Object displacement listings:
........

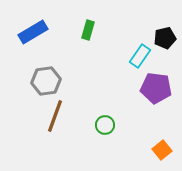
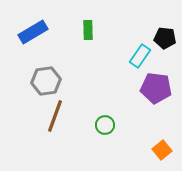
green rectangle: rotated 18 degrees counterclockwise
black pentagon: rotated 20 degrees clockwise
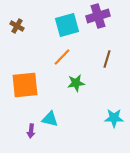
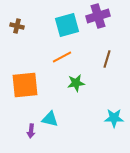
brown cross: rotated 16 degrees counterclockwise
orange line: rotated 18 degrees clockwise
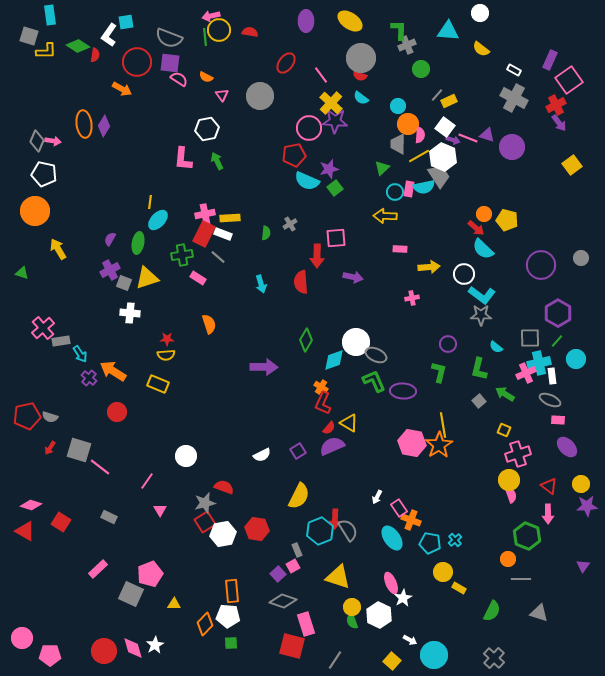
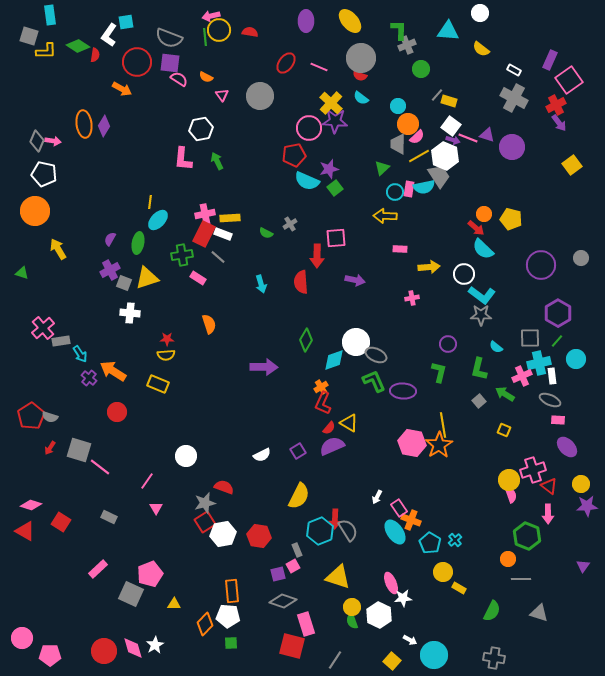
yellow ellipse at (350, 21): rotated 15 degrees clockwise
pink line at (321, 75): moved 2 px left, 8 px up; rotated 30 degrees counterclockwise
yellow rectangle at (449, 101): rotated 42 degrees clockwise
white square at (445, 127): moved 6 px right, 1 px up
white hexagon at (207, 129): moved 6 px left
pink semicircle at (420, 135): moved 3 px left, 2 px down; rotated 42 degrees clockwise
white hexagon at (443, 157): moved 2 px right, 1 px up
yellow pentagon at (507, 220): moved 4 px right, 1 px up
green semicircle at (266, 233): rotated 112 degrees clockwise
purple arrow at (353, 277): moved 2 px right, 3 px down
pink cross at (526, 373): moved 4 px left, 3 px down
orange cross at (321, 387): rotated 24 degrees clockwise
red pentagon at (27, 416): moved 4 px right; rotated 20 degrees counterclockwise
pink cross at (518, 454): moved 15 px right, 16 px down
pink triangle at (160, 510): moved 4 px left, 2 px up
red hexagon at (257, 529): moved 2 px right, 7 px down
cyan ellipse at (392, 538): moved 3 px right, 6 px up
cyan pentagon at (430, 543): rotated 20 degrees clockwise
purple square at (278, 574): rotated 28 degrees clockwise
white star at (403, 598): rotated 24 degrees clockwise
gray cross at (494, 658): rotated 35 degrees counterclockwise
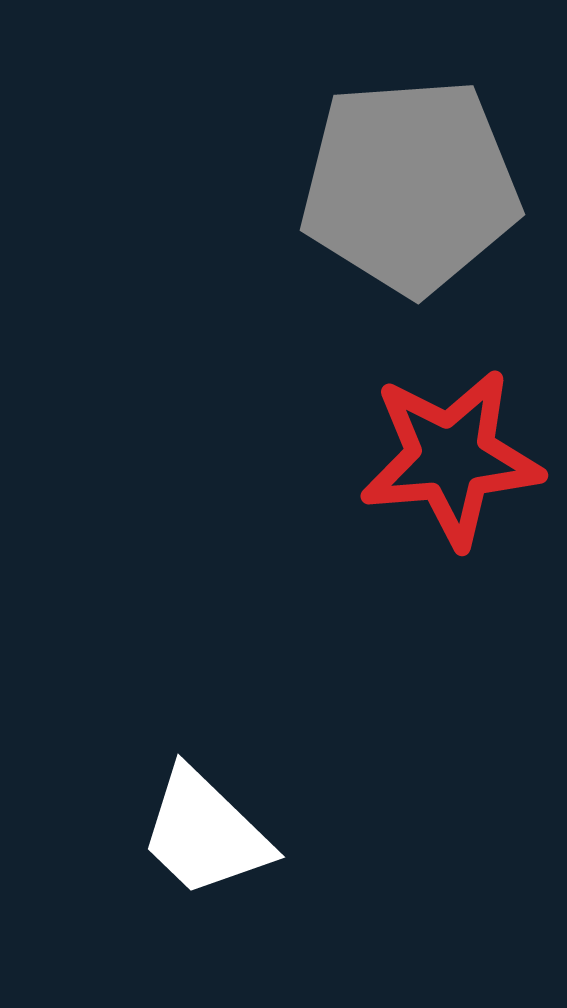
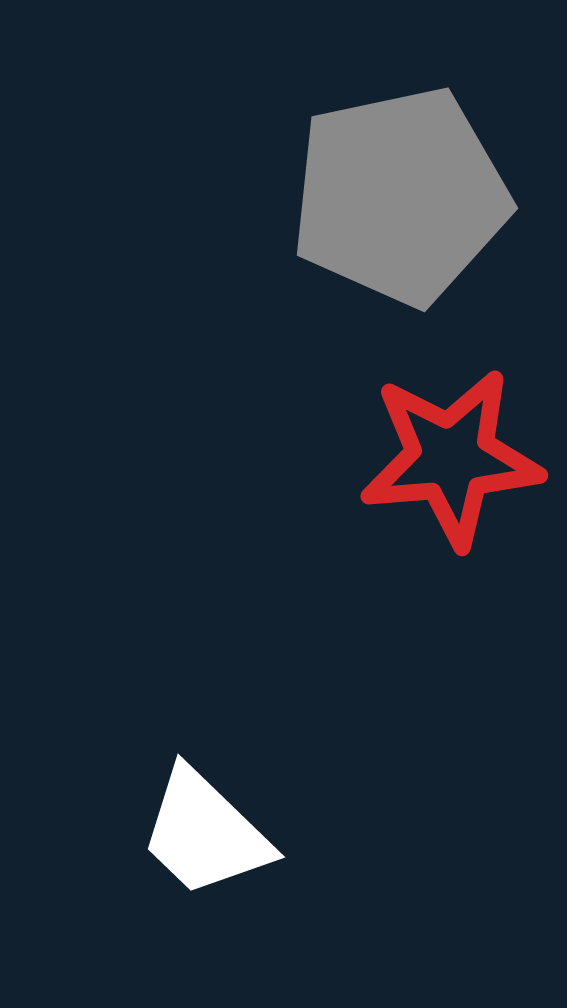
gray pentagon: moved 10 px left, 10 px down; rotated 8 degrees counterclockwise
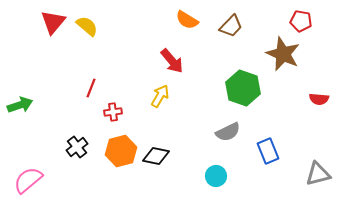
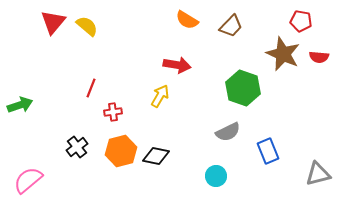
red arrow: moved 5 px right, 4 px down; rotated 40 degrees counterclockwise
red semicircle: moved 42 px up
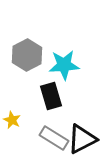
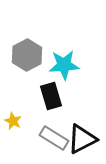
yellow star: moved 1 px right, 1 px down
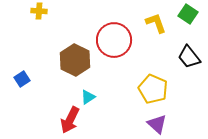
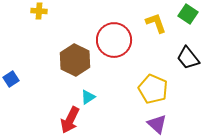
black trapezoid: moved 1 px left, 1 px down
blue square: moved 11 px left
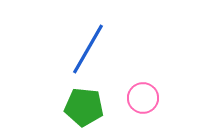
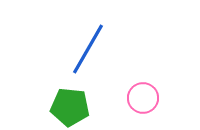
green pentagon: moved 14 px left
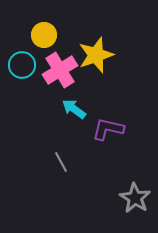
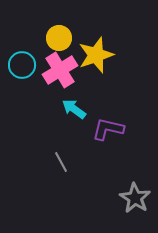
yellow circle: moved 15 px right, 3 px down
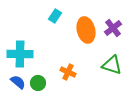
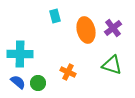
cyan rectangle: rotated 48 degrees counterclockwise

........

▶ _Brief_
Gather all lines of the records that include the word "purple".

▶ _Solved exercise_
purple arrow at (353, 277): moved 2 px right, 3 px down
purple square at (278, 574): rotated 28 degrees clockwise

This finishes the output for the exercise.